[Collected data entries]
____
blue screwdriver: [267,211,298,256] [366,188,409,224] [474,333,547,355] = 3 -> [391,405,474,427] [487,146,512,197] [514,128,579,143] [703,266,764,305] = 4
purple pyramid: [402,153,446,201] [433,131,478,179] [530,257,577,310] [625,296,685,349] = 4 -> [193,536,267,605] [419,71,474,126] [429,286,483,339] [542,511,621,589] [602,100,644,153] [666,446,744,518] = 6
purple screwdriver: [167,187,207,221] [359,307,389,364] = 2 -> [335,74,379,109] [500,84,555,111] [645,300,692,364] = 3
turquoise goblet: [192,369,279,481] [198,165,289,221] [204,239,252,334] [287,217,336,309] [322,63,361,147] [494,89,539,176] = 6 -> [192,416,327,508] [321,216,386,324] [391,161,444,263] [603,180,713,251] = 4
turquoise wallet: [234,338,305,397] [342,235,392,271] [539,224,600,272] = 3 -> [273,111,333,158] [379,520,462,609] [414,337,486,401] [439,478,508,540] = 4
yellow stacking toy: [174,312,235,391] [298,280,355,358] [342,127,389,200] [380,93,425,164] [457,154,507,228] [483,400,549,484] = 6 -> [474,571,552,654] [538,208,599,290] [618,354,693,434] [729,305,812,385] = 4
____
EXERCISE DIRECTIONS: In full and without alteration, retype the entries above.

RESULT BELOW:
blue screwdriver: [267,211,298,256] [366,188,409,224] [474,333,547,355] = 3 -> [391,405,474,427] [487,146,512,197] [514,128,579,143] [703,266,764,305] = 4
purple pyramid: [402,153,446,201] [433,131,478,179] [530,257,577,310] [625,296,685,349] = 4 -> [193,536,267,605] [419,71,474,126] [429,286,483,339] [542,511,621,589] [602,100,644,153] [666,446,744,518] = 6
purple screwdriver: [167,187,207,221] [359,307,389,364] = 2 -> [335,74,379,109] [500,84,555,111] [645,300,692,364] = 3
turquoise goblet: [192,369,279,481] [198,165,289,221] [204,239,252,334] [287,217,336,309] [322,63,361,147] [494,89,539,176] = 6 -> [192,416,327,508] [321,216,386,324] [391,161,444,263] [603,180,713,251] = 4
turquoise wallet: [234,338,305,397] [342,235,392,271] [539,224,600,272] = 3 -> [273,111,333,158] [379,520,462,609] [414,337,486,401] [439,478,508,540] = 4
yellow stacking toy: [174,312,235,391] [298,280,355,358] [342,127,389,200] [380,93,425,164] [457,154,507,228] [483,400,549,484] = 6 -> [474,571,552,654] [538,208,599,290] [618,354,693,434] [729,305,812,385] = 4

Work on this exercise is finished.